• **Do this**: List each line in the items below that contains the string "kern". Matches must be case-sensitive.

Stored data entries

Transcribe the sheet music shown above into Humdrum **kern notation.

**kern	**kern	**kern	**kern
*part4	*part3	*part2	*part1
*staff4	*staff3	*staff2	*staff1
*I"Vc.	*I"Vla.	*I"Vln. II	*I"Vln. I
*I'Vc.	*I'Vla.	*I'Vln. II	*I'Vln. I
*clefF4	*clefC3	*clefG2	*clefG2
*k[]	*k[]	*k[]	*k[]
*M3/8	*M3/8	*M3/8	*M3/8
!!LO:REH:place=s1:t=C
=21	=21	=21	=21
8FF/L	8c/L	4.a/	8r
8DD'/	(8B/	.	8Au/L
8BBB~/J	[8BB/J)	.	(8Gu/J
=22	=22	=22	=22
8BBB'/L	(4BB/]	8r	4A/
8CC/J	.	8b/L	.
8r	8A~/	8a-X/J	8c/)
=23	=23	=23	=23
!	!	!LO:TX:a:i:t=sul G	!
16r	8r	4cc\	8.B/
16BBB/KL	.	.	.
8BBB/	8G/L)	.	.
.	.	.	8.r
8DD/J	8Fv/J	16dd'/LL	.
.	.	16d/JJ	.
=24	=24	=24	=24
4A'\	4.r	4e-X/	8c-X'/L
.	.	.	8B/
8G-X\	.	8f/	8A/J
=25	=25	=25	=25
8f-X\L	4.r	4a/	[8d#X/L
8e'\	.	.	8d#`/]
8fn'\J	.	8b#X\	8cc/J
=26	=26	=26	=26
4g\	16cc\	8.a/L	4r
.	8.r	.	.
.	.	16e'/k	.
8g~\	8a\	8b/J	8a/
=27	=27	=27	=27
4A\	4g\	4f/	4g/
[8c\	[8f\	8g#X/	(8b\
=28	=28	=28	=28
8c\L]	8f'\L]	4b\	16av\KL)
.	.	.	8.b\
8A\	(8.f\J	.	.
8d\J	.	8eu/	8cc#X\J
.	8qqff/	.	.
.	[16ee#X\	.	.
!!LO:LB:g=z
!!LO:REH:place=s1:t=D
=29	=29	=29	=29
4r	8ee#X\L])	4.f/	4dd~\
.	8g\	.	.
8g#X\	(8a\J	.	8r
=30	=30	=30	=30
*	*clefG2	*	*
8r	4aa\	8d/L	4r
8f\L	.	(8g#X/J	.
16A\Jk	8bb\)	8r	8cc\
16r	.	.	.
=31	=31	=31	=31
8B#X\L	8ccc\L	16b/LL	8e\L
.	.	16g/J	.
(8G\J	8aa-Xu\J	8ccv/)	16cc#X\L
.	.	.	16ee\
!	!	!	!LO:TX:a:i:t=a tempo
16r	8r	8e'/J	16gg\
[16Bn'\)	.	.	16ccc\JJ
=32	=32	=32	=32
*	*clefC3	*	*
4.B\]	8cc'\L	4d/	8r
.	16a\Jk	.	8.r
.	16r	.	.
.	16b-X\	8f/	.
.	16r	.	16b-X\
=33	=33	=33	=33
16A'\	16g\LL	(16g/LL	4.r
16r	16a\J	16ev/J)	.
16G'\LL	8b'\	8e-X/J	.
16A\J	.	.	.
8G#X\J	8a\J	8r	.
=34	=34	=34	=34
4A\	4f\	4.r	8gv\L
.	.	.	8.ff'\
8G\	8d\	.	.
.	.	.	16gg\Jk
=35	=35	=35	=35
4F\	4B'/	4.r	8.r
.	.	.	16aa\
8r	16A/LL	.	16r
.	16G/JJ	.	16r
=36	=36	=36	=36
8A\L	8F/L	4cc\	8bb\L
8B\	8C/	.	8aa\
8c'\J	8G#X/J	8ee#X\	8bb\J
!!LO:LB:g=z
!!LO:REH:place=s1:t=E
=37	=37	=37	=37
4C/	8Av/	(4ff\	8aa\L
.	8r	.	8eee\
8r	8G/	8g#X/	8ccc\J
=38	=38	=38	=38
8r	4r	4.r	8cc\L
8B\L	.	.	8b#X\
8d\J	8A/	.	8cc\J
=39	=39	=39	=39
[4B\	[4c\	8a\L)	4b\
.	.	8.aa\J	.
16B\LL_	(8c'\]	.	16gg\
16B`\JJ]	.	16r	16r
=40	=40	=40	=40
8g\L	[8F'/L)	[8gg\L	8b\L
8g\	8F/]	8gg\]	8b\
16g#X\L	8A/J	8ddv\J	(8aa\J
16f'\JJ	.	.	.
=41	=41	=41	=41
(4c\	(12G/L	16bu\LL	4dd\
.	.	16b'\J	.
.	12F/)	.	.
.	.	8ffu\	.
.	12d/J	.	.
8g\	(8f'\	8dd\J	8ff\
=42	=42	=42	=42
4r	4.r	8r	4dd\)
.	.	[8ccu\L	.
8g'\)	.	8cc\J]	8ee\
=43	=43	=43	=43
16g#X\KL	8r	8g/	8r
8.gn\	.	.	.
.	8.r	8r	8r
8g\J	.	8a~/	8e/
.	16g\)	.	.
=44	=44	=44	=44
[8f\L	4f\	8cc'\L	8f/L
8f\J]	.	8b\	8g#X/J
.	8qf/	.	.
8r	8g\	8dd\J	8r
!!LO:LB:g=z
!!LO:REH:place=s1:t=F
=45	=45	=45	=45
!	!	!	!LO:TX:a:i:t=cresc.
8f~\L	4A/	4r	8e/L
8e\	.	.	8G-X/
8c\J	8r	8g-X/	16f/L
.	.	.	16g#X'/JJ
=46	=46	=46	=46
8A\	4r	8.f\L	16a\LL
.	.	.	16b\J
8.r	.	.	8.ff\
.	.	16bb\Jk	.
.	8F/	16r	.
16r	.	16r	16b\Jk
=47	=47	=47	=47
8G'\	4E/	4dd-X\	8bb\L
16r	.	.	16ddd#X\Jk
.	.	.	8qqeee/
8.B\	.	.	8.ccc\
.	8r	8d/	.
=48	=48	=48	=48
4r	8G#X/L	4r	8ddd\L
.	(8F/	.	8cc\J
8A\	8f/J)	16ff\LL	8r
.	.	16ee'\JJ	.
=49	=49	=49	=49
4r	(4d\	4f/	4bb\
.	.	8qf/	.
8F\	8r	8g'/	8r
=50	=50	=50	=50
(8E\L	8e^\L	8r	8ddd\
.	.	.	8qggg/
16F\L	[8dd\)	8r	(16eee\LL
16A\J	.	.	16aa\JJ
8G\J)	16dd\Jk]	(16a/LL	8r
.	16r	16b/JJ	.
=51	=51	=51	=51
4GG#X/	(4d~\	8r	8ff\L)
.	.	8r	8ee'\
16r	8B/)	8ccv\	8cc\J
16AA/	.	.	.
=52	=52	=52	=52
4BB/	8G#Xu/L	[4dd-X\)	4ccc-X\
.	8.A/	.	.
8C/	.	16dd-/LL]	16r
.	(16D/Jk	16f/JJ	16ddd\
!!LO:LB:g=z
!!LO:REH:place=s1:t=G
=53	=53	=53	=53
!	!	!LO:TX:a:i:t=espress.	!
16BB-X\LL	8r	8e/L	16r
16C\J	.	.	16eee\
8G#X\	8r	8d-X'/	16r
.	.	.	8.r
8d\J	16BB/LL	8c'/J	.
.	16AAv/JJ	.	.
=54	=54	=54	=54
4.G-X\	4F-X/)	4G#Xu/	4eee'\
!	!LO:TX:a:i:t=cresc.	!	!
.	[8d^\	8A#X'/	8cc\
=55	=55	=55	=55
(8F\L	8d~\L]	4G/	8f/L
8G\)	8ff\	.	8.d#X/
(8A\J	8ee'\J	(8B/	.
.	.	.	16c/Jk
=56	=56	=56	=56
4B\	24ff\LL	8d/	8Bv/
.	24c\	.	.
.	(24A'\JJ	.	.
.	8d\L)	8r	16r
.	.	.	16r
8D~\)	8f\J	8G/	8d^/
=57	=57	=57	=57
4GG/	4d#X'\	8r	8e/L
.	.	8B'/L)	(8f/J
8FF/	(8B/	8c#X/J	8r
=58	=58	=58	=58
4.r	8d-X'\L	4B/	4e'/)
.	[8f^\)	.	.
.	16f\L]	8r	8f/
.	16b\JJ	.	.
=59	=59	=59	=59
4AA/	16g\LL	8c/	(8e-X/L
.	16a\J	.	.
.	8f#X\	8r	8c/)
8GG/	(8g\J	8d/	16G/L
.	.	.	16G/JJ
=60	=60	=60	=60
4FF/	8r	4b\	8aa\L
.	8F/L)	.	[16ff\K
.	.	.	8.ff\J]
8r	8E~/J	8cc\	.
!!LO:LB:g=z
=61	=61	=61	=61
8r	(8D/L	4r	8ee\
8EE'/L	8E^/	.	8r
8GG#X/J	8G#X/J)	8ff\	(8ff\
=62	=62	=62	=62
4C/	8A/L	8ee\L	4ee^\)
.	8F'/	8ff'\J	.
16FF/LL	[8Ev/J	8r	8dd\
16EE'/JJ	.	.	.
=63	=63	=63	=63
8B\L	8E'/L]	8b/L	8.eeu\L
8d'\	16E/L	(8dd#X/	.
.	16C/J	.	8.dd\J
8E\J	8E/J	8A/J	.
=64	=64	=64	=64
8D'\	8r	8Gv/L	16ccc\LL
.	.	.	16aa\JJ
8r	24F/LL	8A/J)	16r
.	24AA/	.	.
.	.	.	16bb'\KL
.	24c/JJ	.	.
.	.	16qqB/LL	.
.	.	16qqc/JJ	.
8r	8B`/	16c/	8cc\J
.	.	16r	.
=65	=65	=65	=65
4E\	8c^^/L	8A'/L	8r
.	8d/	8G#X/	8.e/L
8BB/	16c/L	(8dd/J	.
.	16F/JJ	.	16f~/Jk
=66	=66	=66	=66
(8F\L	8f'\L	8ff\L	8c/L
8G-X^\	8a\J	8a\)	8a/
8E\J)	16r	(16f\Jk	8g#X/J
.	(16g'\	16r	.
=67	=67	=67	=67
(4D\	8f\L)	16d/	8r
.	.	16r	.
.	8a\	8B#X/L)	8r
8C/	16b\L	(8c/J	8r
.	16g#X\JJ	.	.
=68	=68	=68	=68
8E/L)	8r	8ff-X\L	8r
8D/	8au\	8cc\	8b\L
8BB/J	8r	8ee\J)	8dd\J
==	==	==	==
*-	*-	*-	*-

• **Final result**:
Transcribe the sheet music shown above into Humdrum **kern notation.
**kern	**kern	**kern	**kern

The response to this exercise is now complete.